Content starts

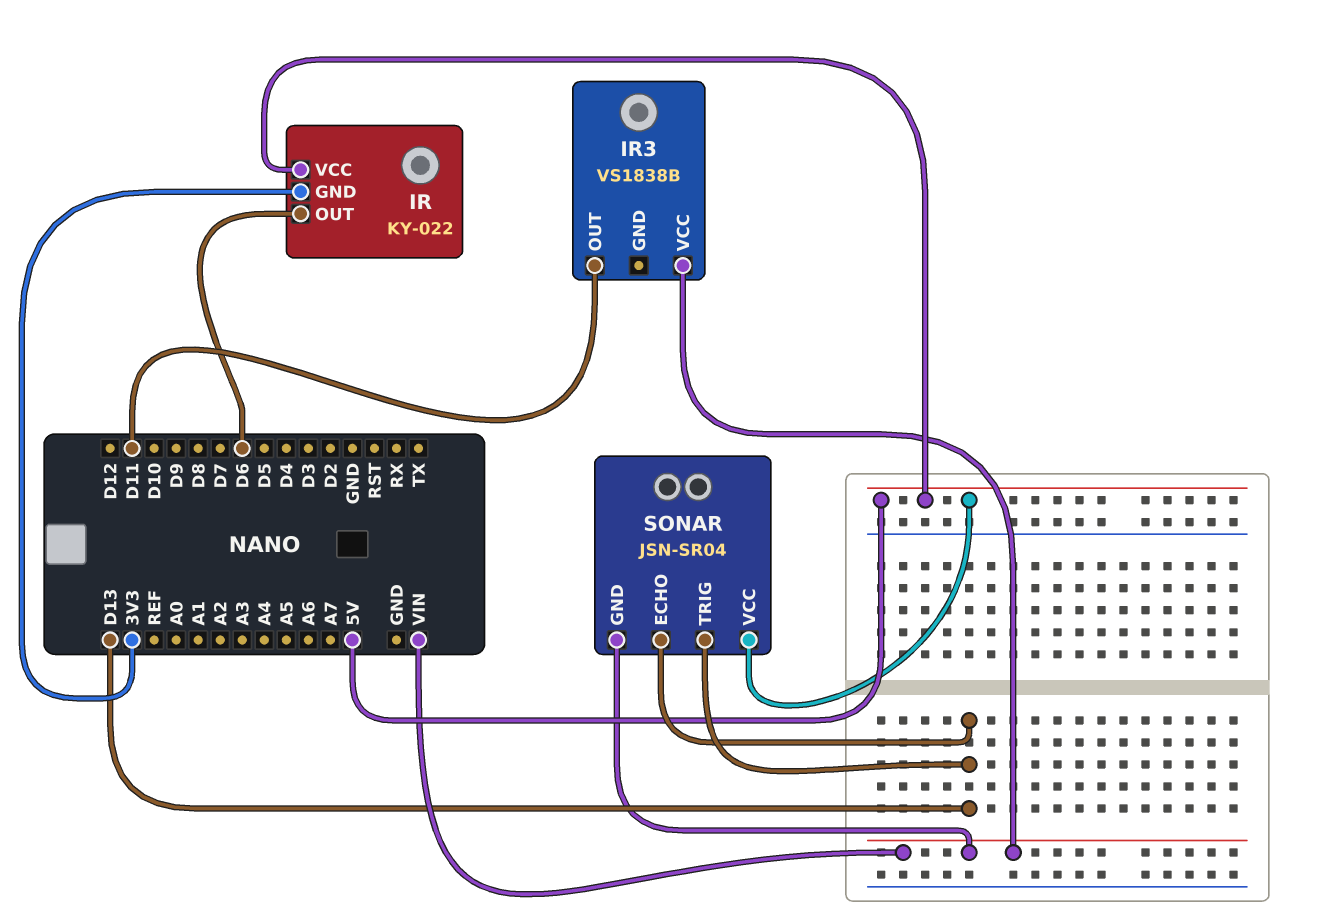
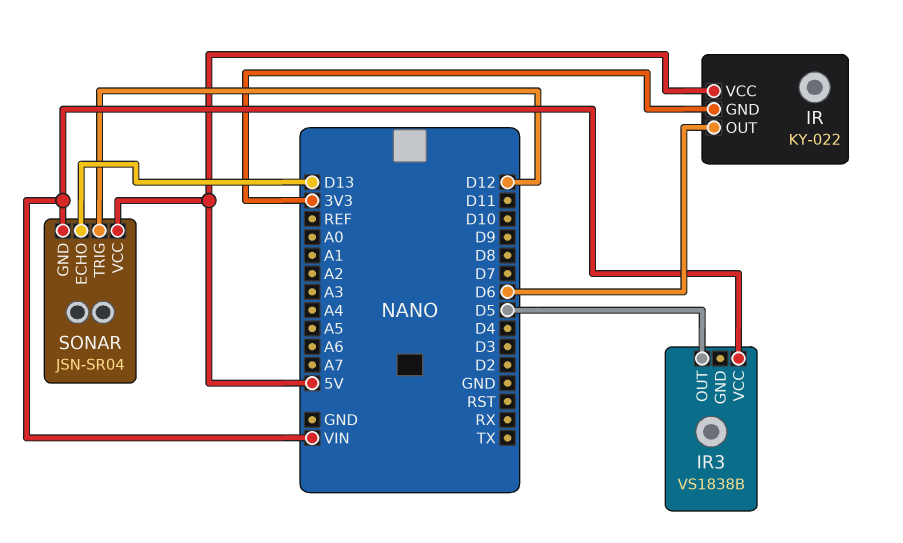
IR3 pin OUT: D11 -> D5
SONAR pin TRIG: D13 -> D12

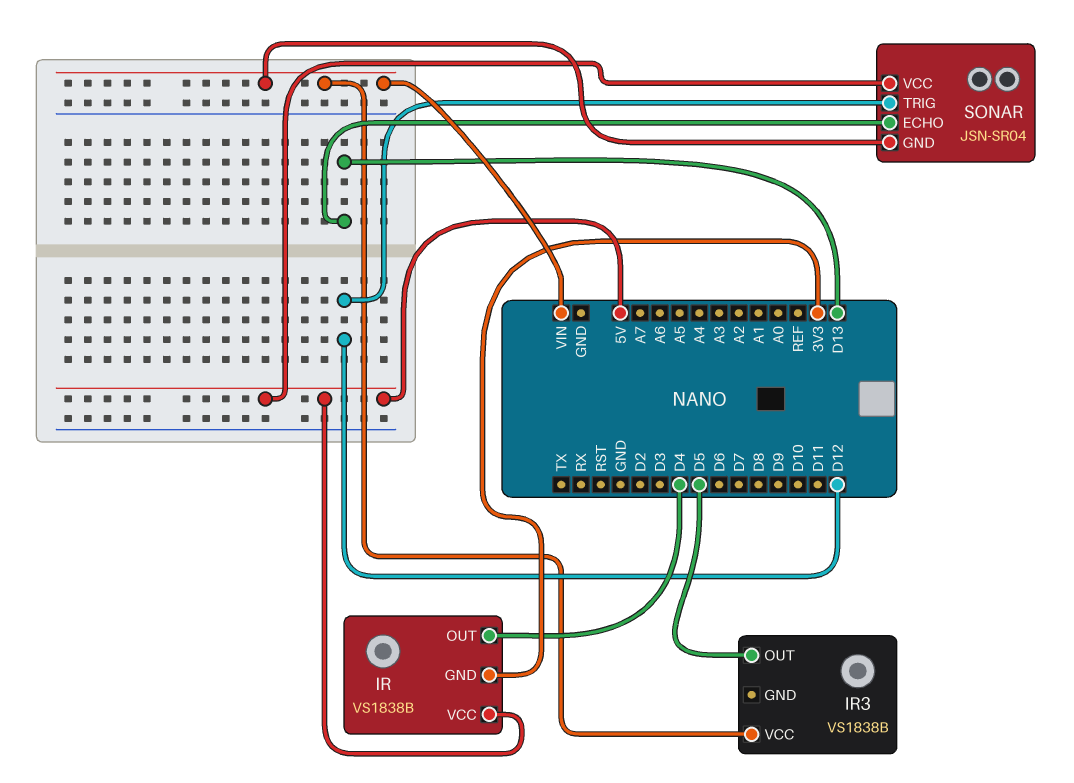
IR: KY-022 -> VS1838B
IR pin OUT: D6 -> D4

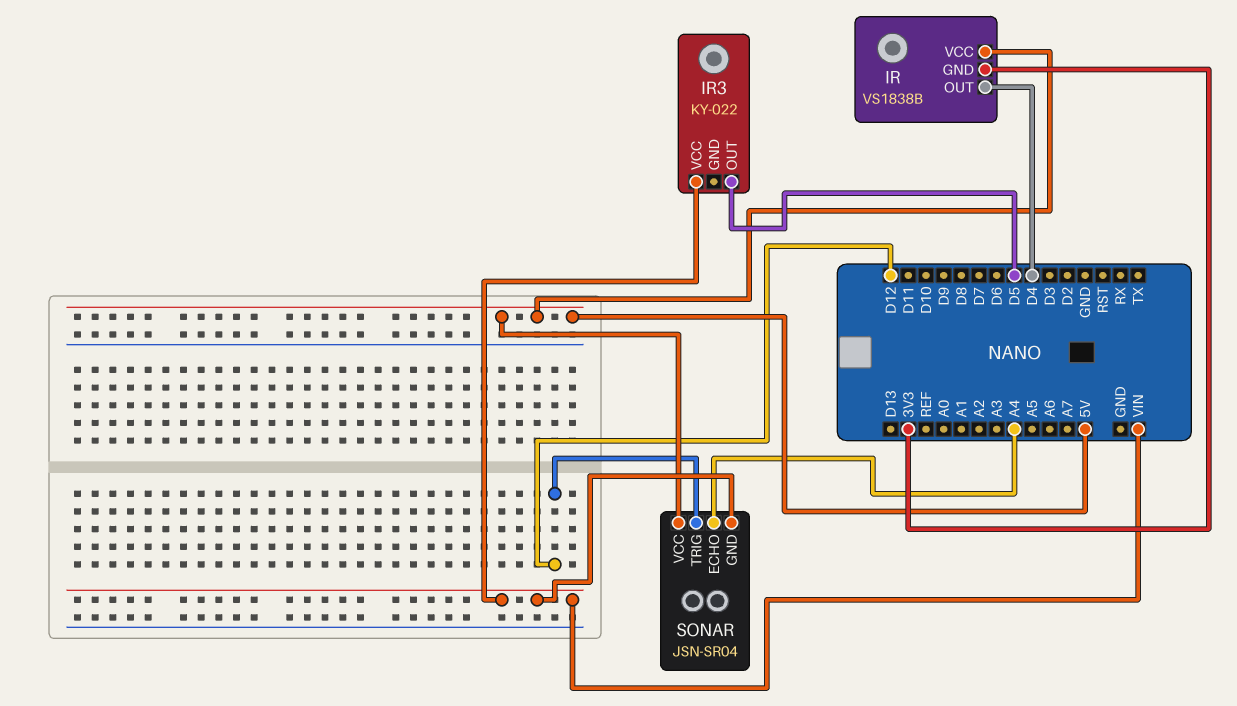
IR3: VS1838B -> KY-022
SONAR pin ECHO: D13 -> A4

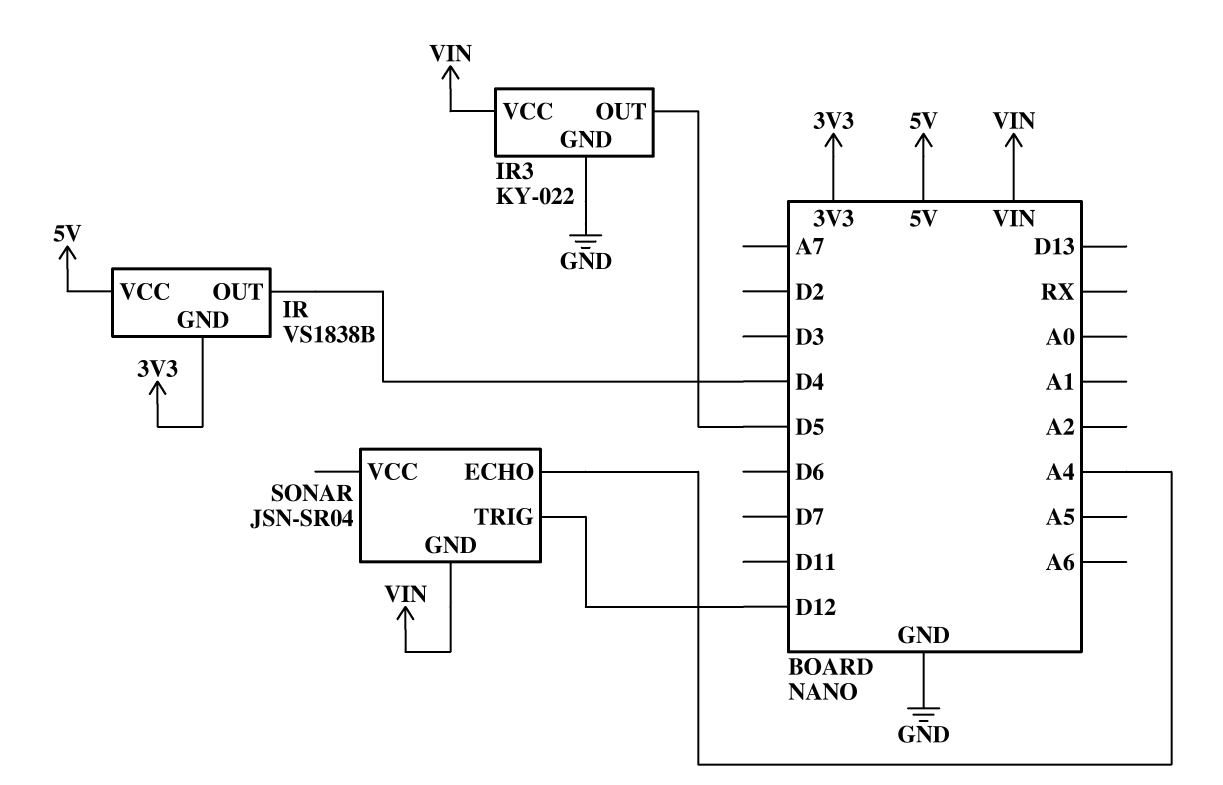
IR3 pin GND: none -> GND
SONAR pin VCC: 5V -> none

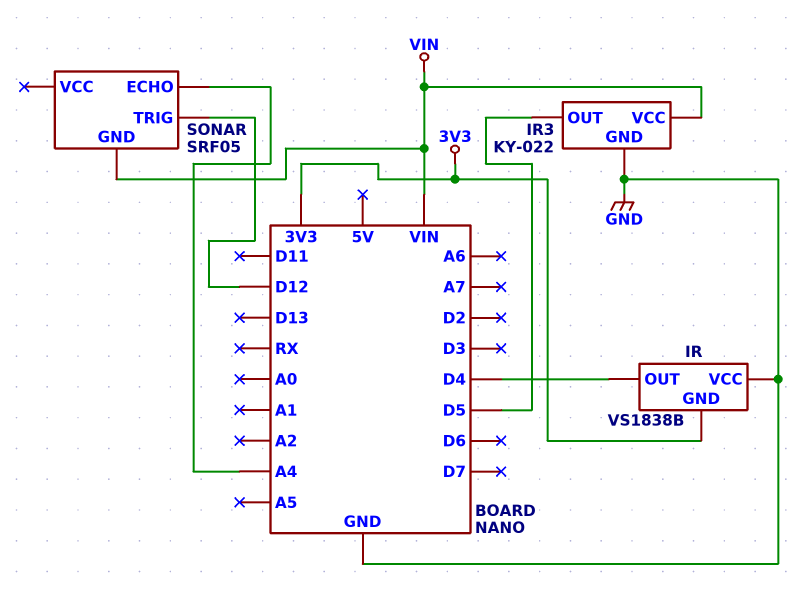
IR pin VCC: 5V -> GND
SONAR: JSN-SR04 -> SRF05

Content ends

# Your assignment
All lines from the one containing "IR: KY-022 -> VS1838B" through the end of the data are to be restated exactly, with nothing else and without the pictures.

# Task answer
IR: KY-022 -> VS1838B
IR pin OUT: D6 -> D4

IR3: VS1838B -> KY-022
SONAR pin ECHO: D13 -> A4

IR3 pin GND: none -> GND
SONAR pin VCC: 5V -> none

IR pin VCC: 5V -> GND
SONAR: JSN-SR04 -> SRF05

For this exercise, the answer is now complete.